**Exercise objective**
Everything below from the line with "brown circle: (38, 46) -> (41, 31), moved" through the line with "pink star: (364, 184) -> (178, 75), moved" should be copied exactly, and nothing else; leave out the pictures.

**Record set**
○ ○ ○ ○ ○
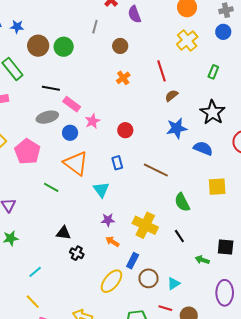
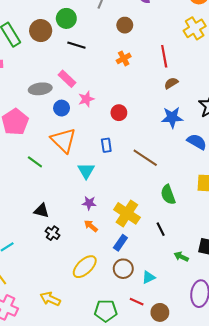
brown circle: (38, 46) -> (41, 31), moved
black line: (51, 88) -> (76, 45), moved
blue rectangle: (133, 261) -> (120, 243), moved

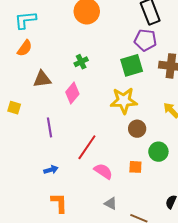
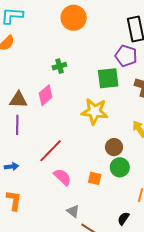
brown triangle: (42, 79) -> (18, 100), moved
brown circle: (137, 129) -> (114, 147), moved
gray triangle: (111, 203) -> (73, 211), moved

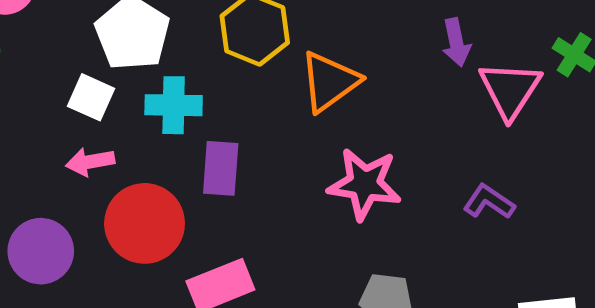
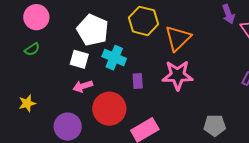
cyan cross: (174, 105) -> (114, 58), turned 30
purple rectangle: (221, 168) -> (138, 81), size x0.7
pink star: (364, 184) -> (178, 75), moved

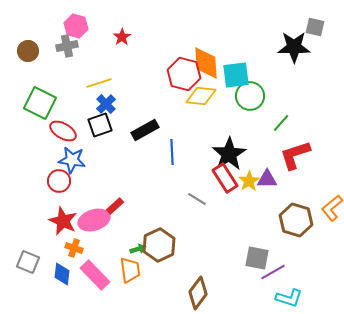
○ ○ ○ ○ ○
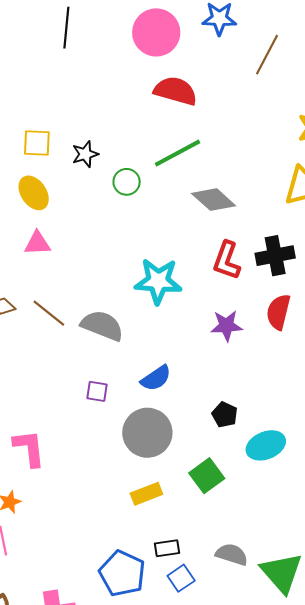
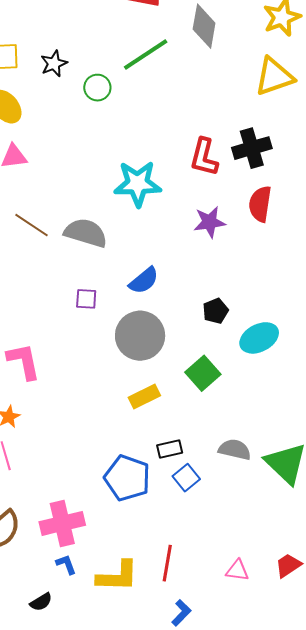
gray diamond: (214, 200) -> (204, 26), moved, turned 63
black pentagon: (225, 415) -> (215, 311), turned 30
○ ○ ○ ○ ○
**Task output**
brown circle: (38, 46) -> (41, 31), moved
black line: (51, 88) -> (76, 45), moved
blue rectangle: (133, 261) -> (120, 243), moved

brown triangle: (42, 79) -> (18, 100), moved
brown circle: (137, 129) -> (114, 147), moved
gray triangle: (111, 203) -> (73, 211), moved

cyan cross: (174, 105) -> (114, 58), turned 30
purple rectangle: (221, 168) -> (138, 81), size x0.7
pink star: (364, 184) -> (178, 75), moved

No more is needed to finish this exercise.